*Task instructions*. The range runs from the line containing "orange cylinder: 6 -> 5" to the last line of the entries. Copy that range exactly, omitting pictures.

*Data extract*.
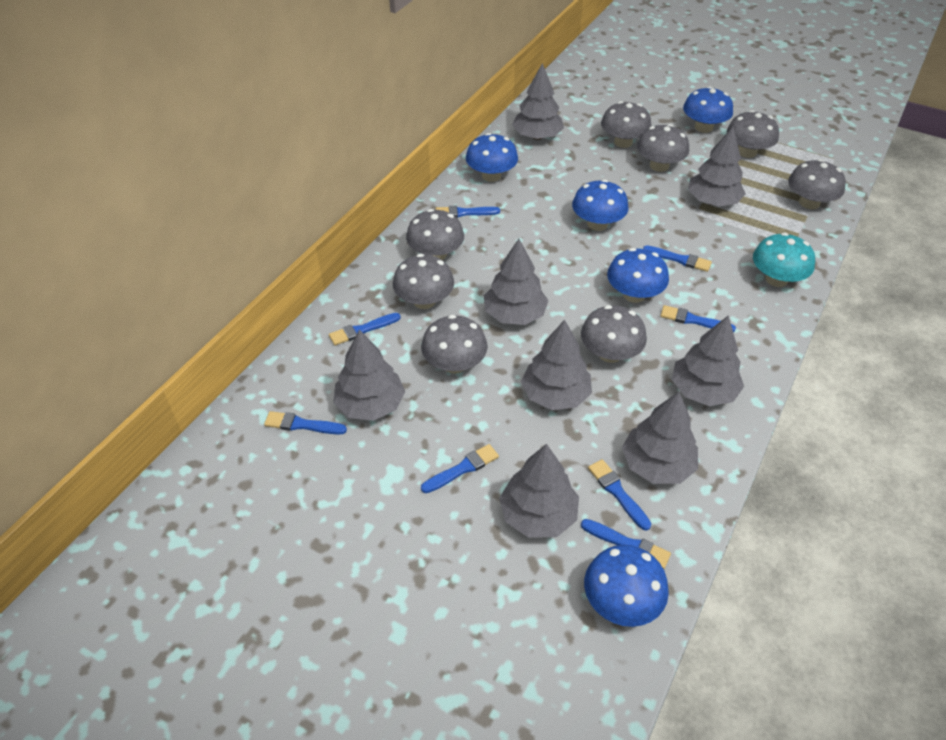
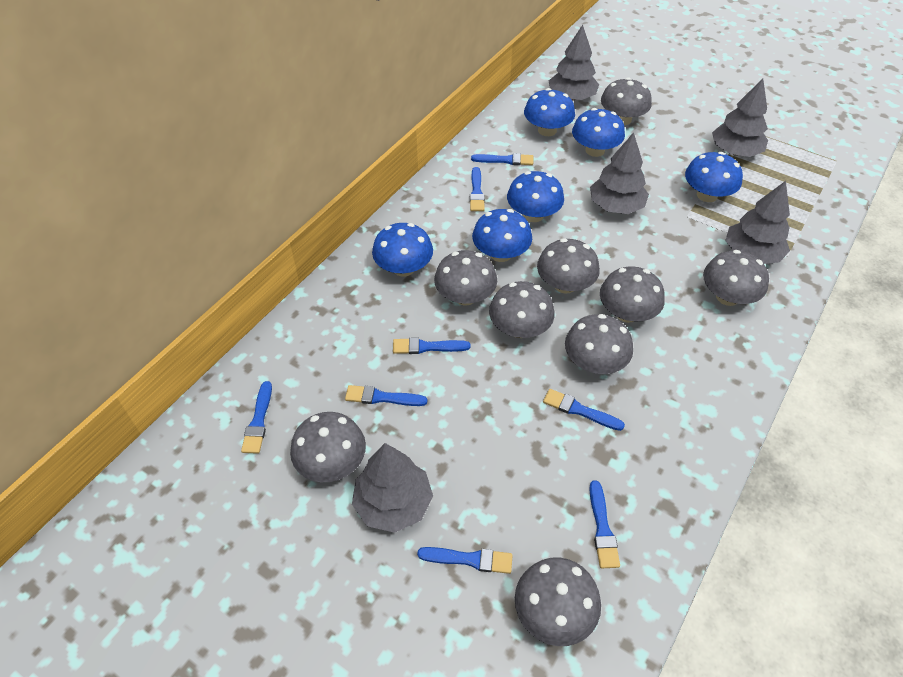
blue mushroom: 5 -> 6
grey mushroom: 8 -> 9
grey tree: 8 -> 5
turquoise mushroom: 1 -> 0

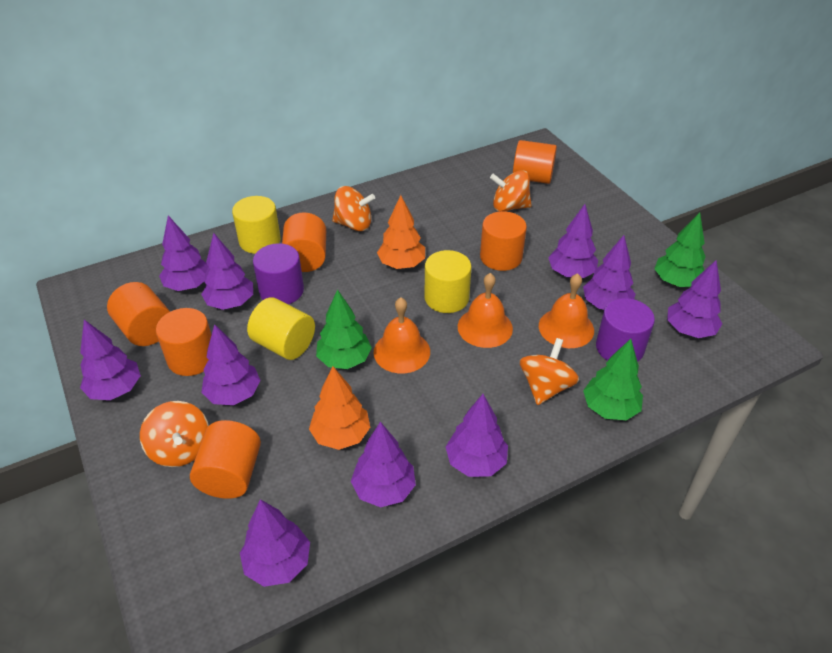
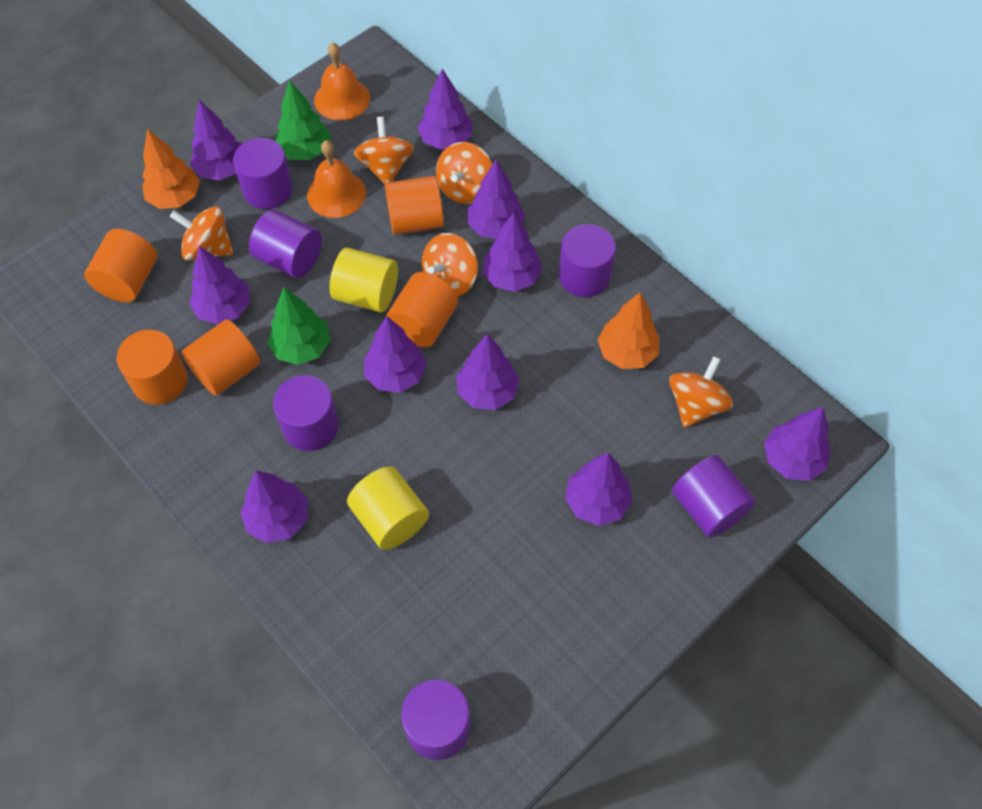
green tree: 3 -> 2
orange bell: 3 -> 2
orange cylinder: 6 -> 5
orange spinning top: 4 -> 5
purple cylinder: 2 -> 6
yellow cylinder: 3 -> 2

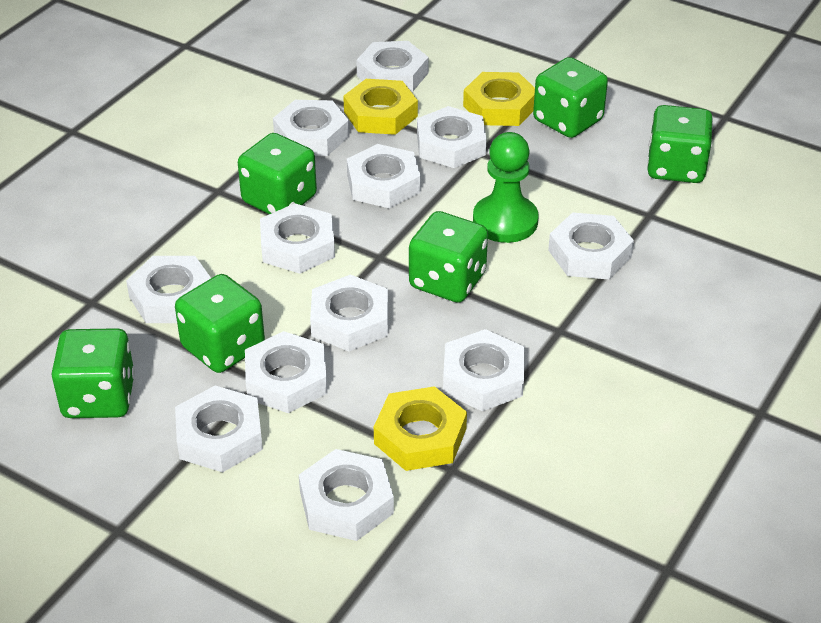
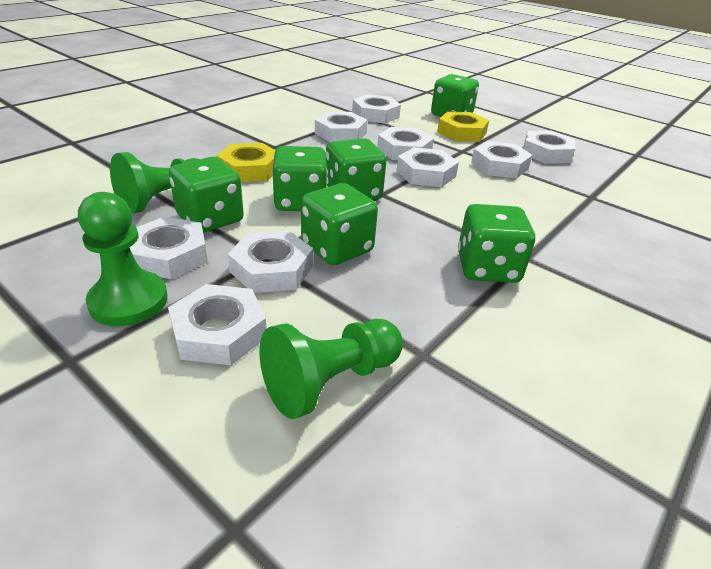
green pawn: 1 -> 3
white nut: 12 -> 9
yellow nut: 3 -> 2

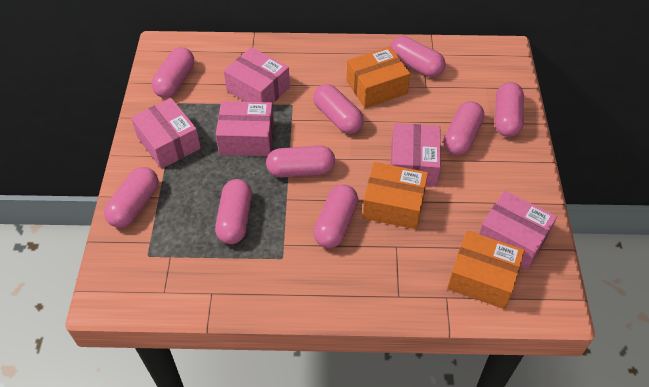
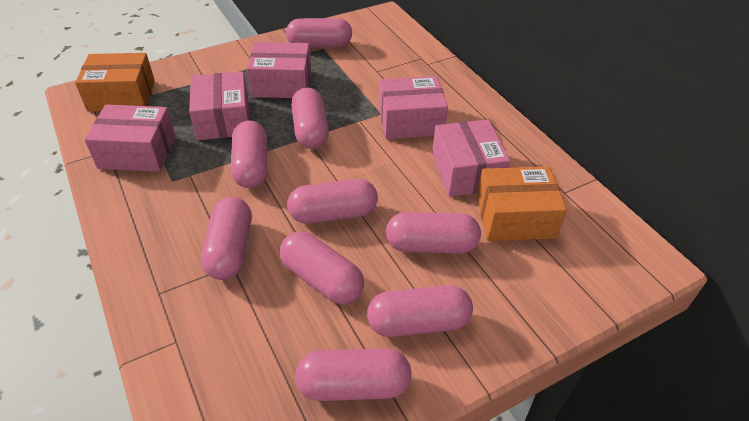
orange box: 3 -> 2

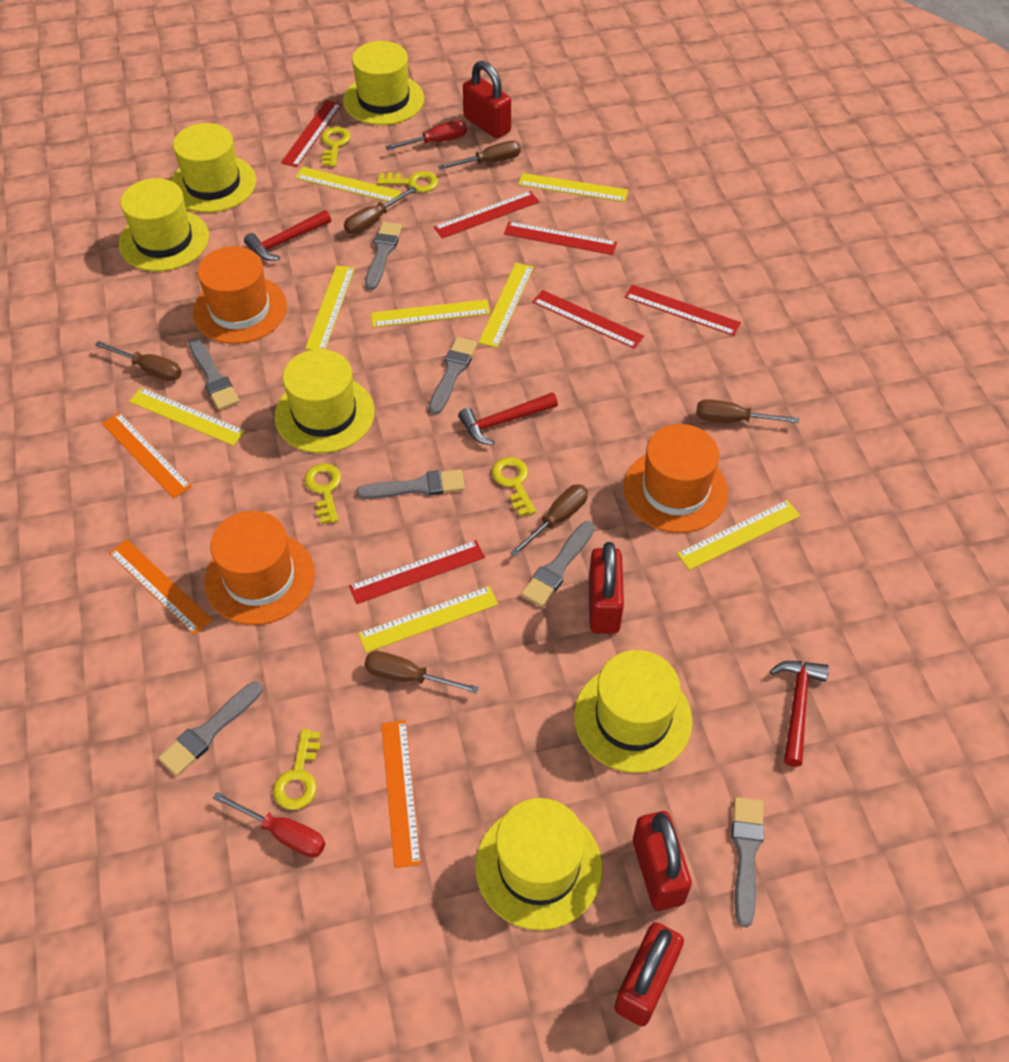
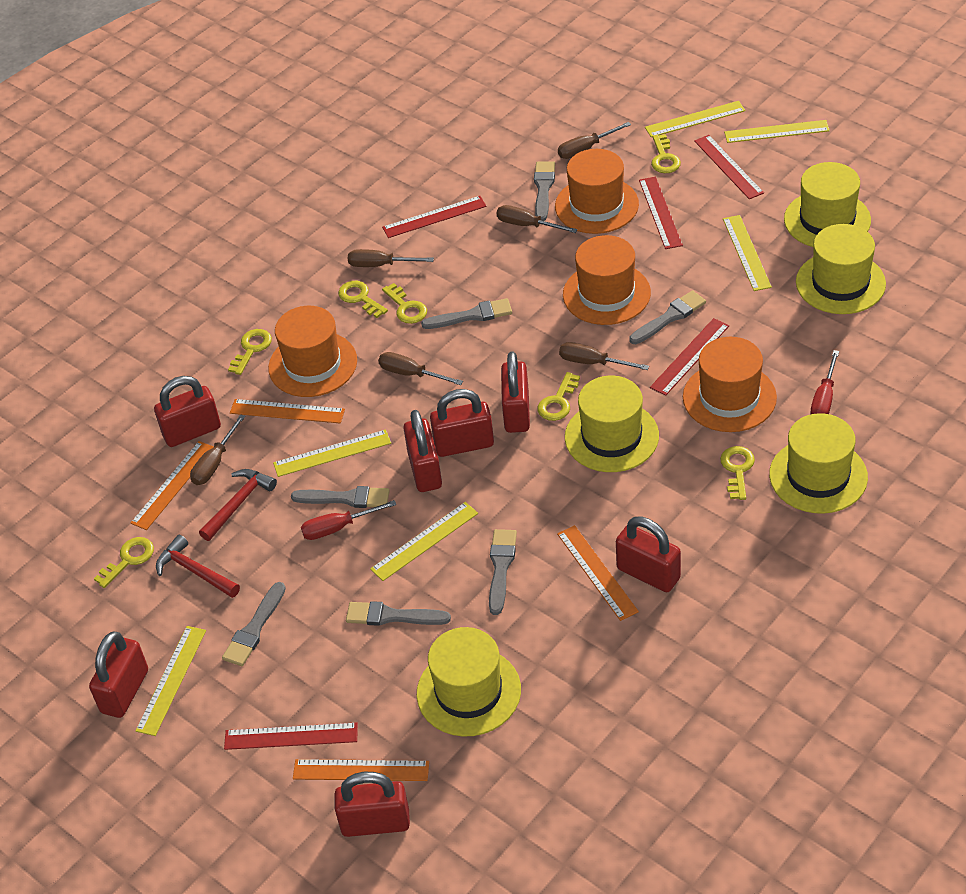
orange hat: 3 -> 4
orange ruler: 3 -> 4
red hammer: 3 -> 2
red padlock: 4 -> 7
red ruler: 6 -> 5
yellow hat: 6 -> 5
yellow key: 5 -> 7
yellow ruler: 8 -> 6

*Exercise result*.
orange cylinder: 6 -> 5
orange spinning top: 4 -> 5
purple cylinder: 2 -> 6
yellow cylinder: 3 -> 2

green pawn: 1 -> 3
white nut: 12 -> 9
yellow nut: 3 -> 2

orange box: 3 -> 2

orange hat: 3 -> 4
orange ruler: 3 -> 4
red hammer: 3 -> 2
red padlock: 4 -> 7
red ruler: 6 -> 5
yellow hat: 6 -> 5
yellow key: 5 -> 7
yellow ruler: 8 -> 6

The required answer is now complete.